## RECORDS PROVIDED
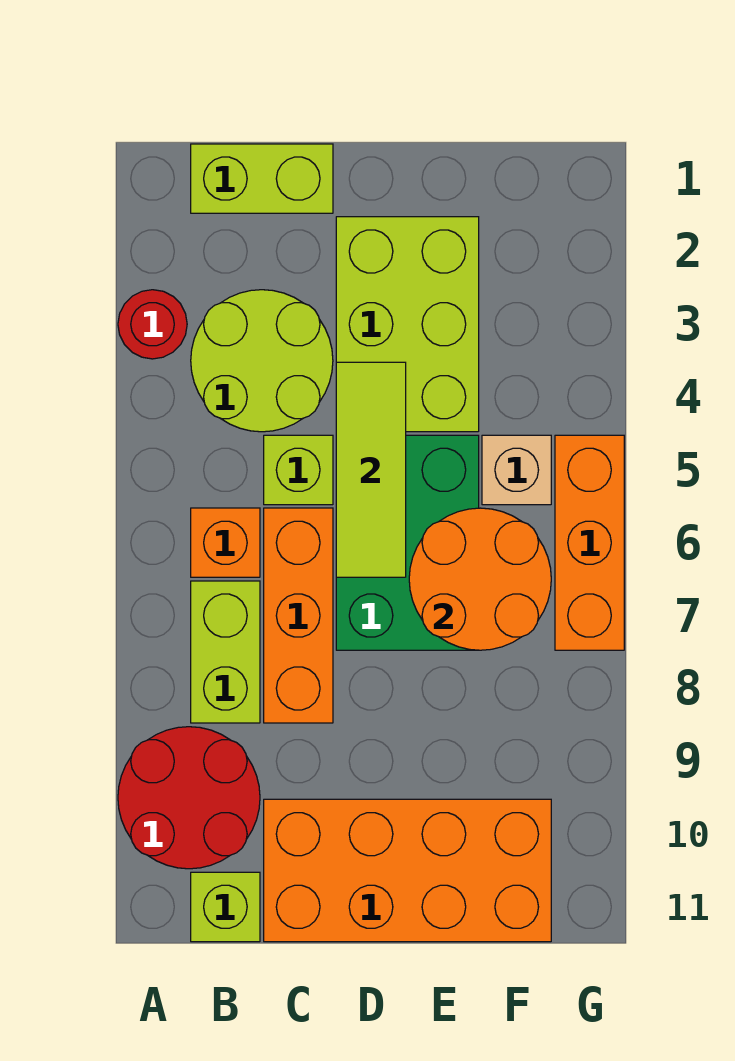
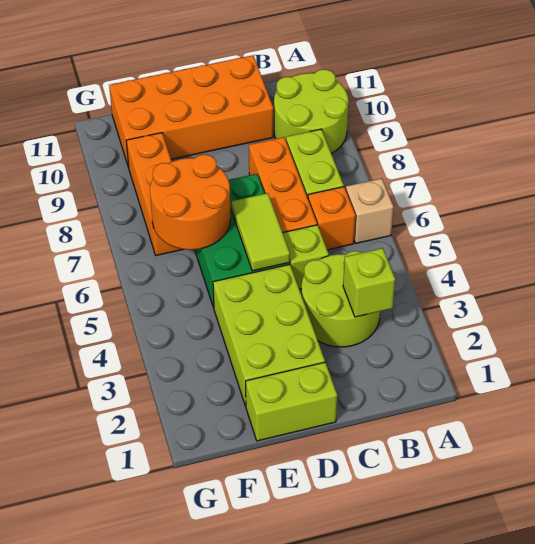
red round brick A3 level 1 -> none
red round brick A9:B10 level 1 -> lime round brick A9:B10 level 1
lime brick B1:C1 level 1 -> lime brick D1:E1 level 1
lime brick B11 level 1 -> lime brick B3 level 2
lime tile D4:D6 level 2 -> lime tile D5:D6 level 2
tan brick F5 level 1 -> tan brick A6 level 1
orange brick G5:G7 level 1 -> orange brick F7:F9 level 1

## YOUR OBJECTIVE
Whenever a picture appears in the listing, leave it out; copy everything else exactly.

## RESULT OF THE TASK
red round brick A3 level 1 -> none
red round brick A9:B10 level 1 -> lime round brick A9:B10 level 1
lime brick B1:C1 level 1 -> lime brick D1:E1 level 1
lime brick B11 level 1 -> lime brick B3 level 2
lime tile D4:D6 level 2 -> lime tile D5:D6 level 2
tan brick F5 level 1 -> tan brick A6 level 1
orange brick G5:G7 level 1 -> orange brick F7:F9 level 1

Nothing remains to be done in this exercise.